■ Supplied records ■
■ ■ ■ ■ ■ ■ ■
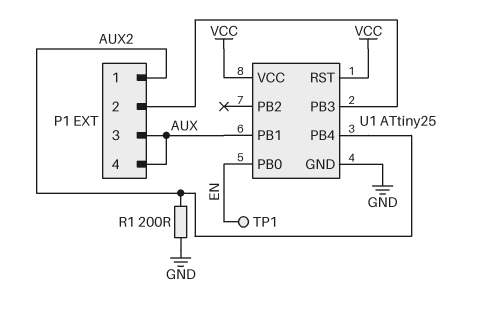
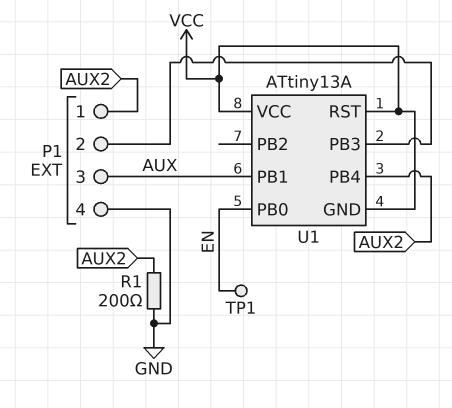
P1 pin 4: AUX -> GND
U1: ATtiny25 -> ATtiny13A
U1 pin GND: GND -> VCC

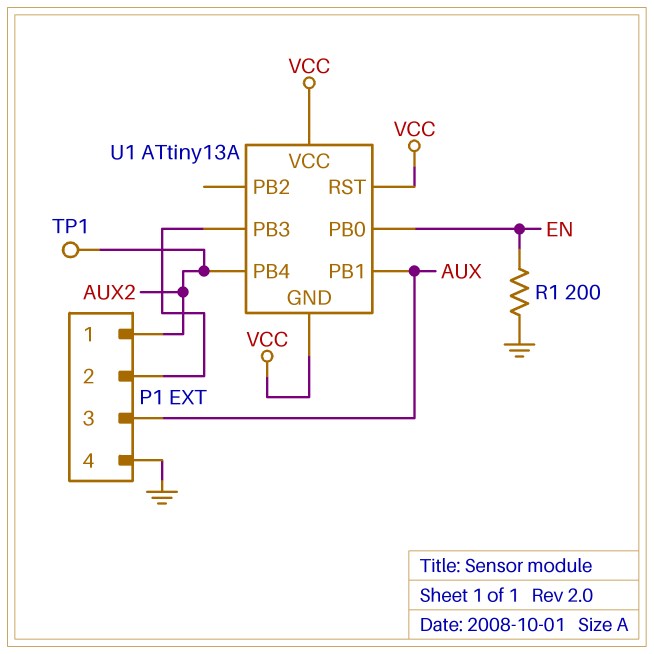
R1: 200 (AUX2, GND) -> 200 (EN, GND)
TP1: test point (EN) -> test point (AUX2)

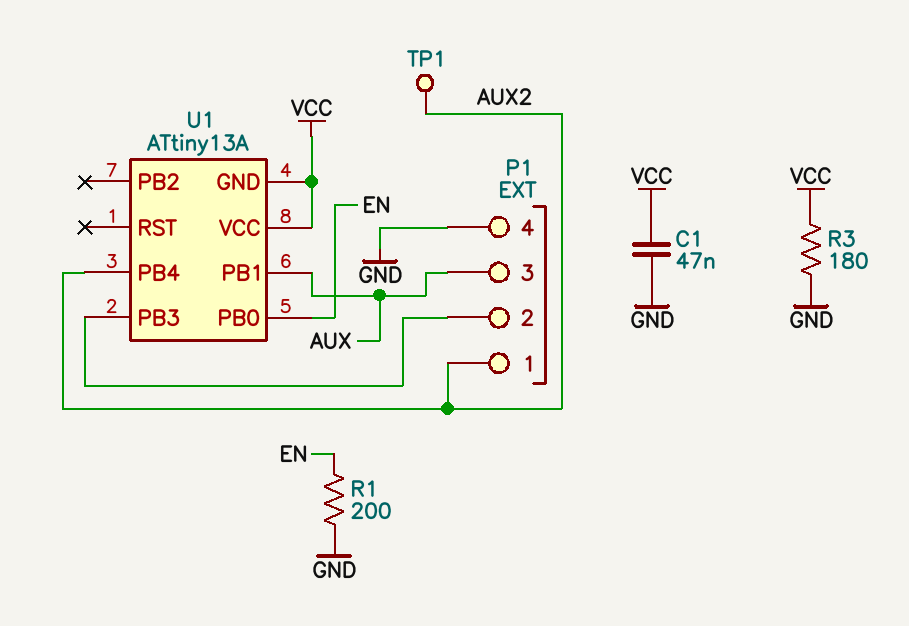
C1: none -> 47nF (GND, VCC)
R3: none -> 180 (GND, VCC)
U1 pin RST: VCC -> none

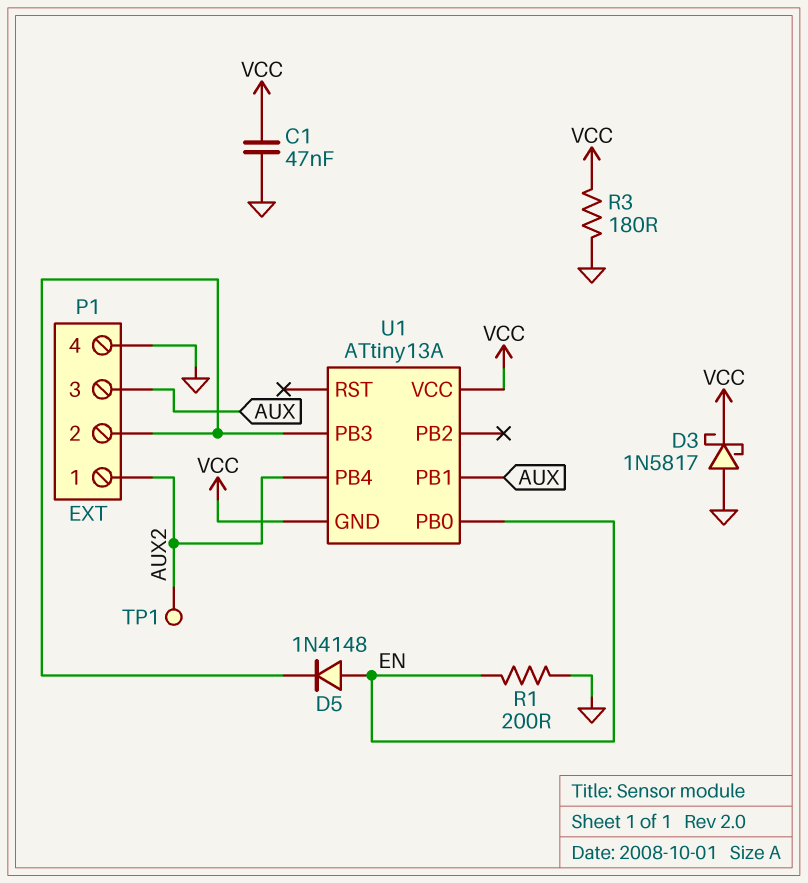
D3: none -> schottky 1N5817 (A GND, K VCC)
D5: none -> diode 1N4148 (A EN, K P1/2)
■ ■ ■ ■ ■ ■ ■
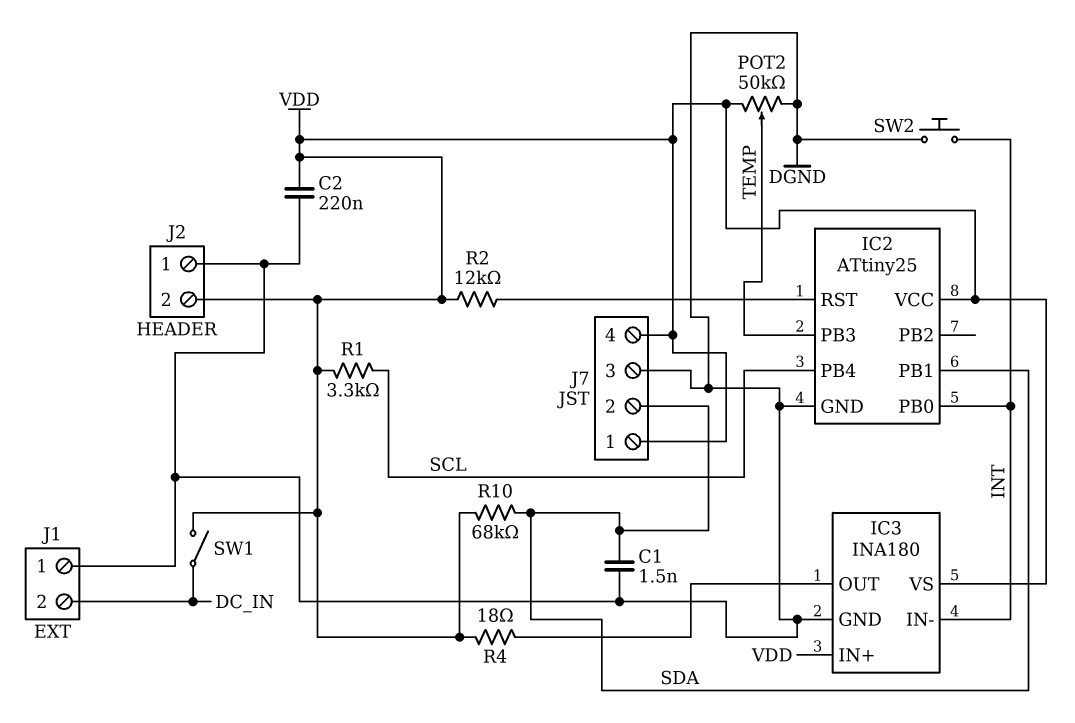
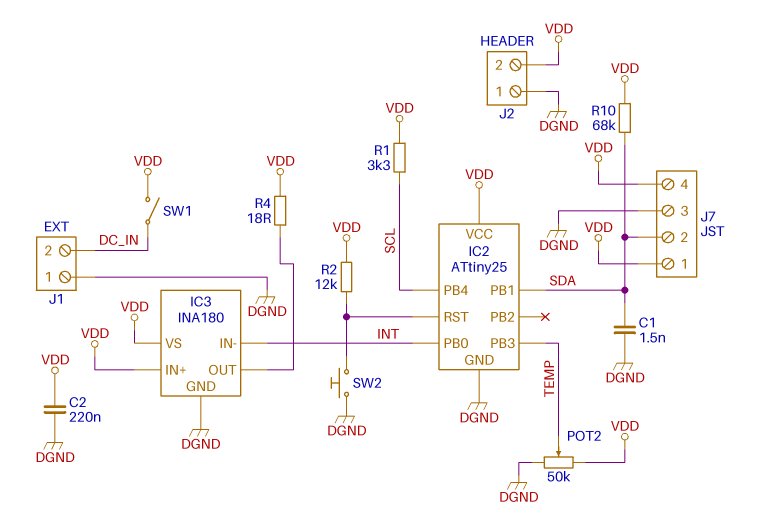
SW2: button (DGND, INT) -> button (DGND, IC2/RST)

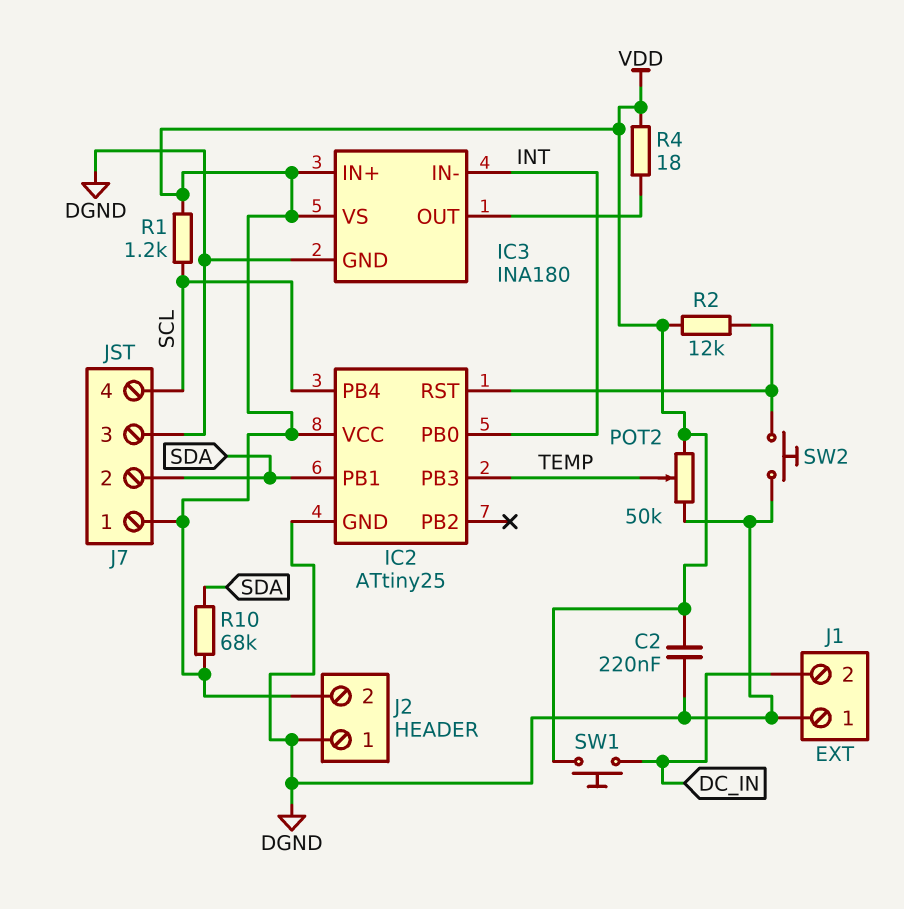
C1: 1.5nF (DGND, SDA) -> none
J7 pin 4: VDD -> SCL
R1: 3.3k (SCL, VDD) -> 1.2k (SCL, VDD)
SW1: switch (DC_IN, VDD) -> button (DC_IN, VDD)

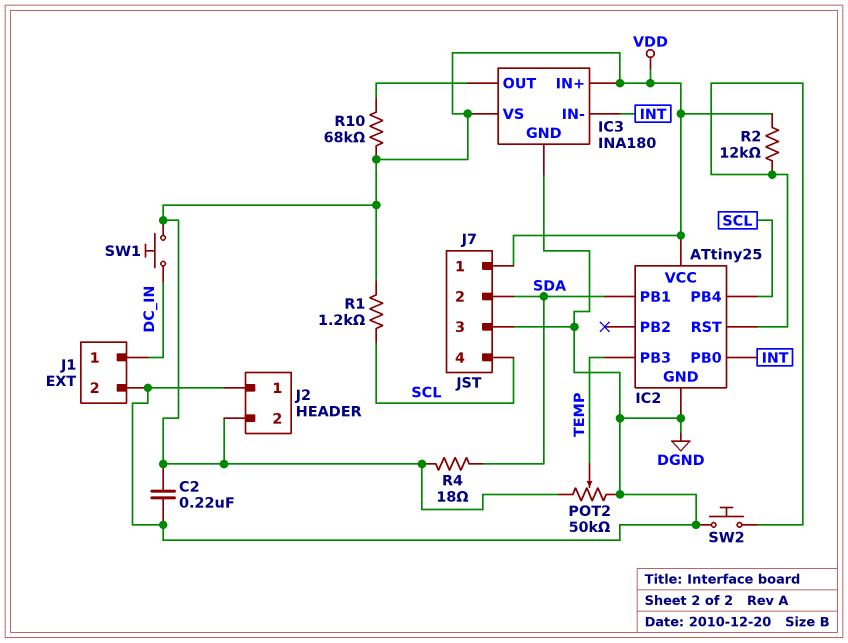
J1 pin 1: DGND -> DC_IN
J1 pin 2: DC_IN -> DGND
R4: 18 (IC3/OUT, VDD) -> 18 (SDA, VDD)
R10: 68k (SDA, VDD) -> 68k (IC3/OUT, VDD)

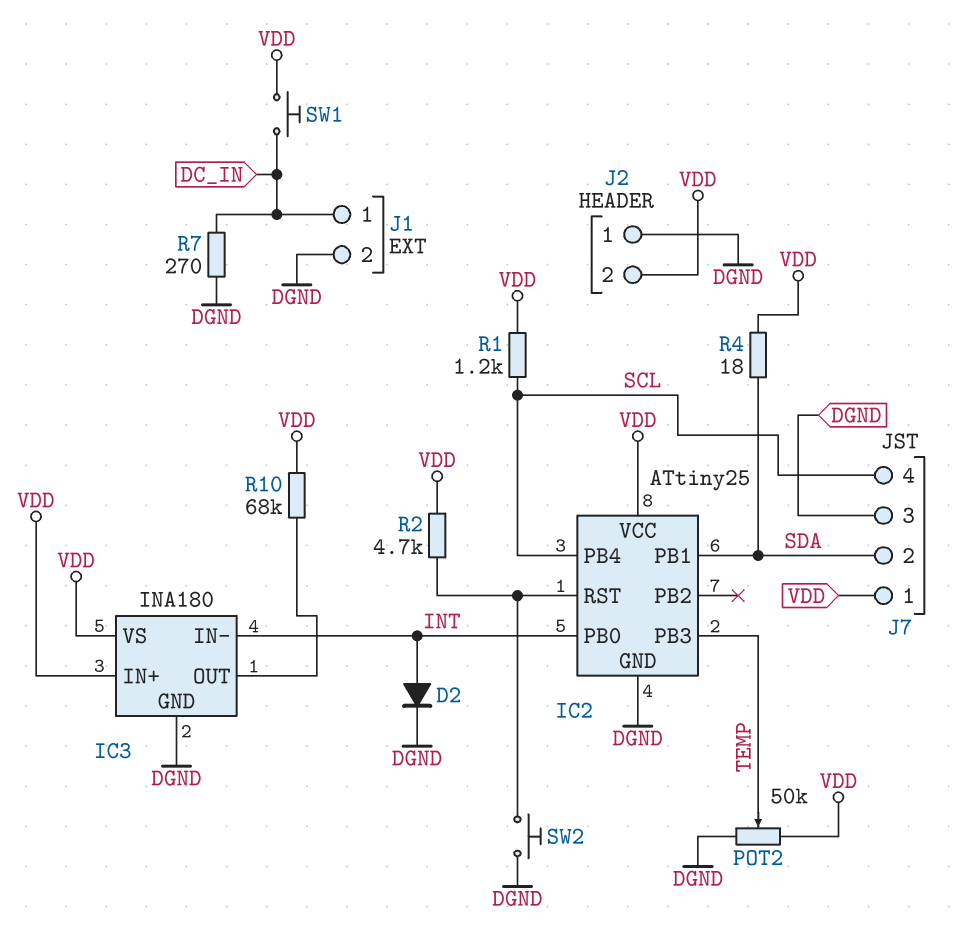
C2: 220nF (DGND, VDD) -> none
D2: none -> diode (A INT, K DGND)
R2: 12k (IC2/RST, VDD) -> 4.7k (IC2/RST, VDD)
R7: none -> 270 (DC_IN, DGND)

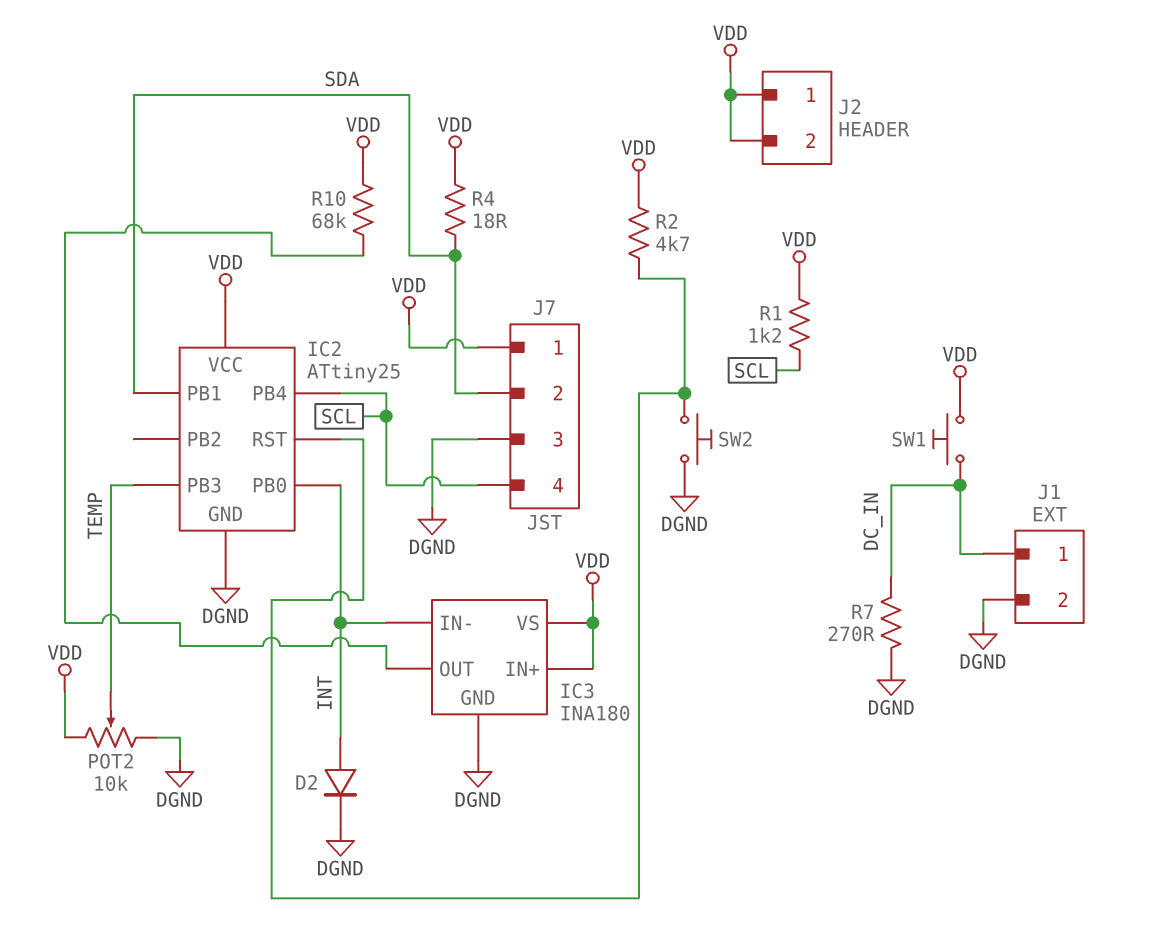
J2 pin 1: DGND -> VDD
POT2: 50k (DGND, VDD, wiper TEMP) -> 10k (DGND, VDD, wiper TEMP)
■ ■ ■ ■ ■ ■ ■
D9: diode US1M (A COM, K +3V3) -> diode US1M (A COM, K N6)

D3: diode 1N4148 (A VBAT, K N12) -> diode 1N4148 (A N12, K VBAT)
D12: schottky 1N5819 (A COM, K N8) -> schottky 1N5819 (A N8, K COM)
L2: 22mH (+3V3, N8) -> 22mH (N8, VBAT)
■ ■ ■ ■ ■ ■ ■
■ Required work ■
Would you copy the lines above exactly, starting with the one that has "J7 pin 4: VDD -> SCL" and ending with the one that has "J2 pin 1: DGND -> VDD", both included, without the pictures?

■ Response to the task ■
J7 pin 4: VDD -> SCL
R1: 3.3k (SCL, VDD) -> 1.2k (SCL, VDD)
SW1: switch (DC_IN, VDD) -> button (DC_IN, VDD)

J1 pin 1: DGND -> DC_IN
J1 pin 2: DC_IN -> DGND
R4: 18 (IC3/OUT, VDD) -> 18 (SDA, VDD)
R10: 68k (SDA, VDD) -> 68k (IC3/OUT, VDD)

C2: 220nF (DGND, VDD) -> none
D2: none -> diode (A INT, K DGND)
R2: 12k (IC2/RST, VDD) -> 4.7k (IC2/RST, VDD)
R7: none -> 270 (DC_IN, DGND)

J2 pin 1: DGND -> VDD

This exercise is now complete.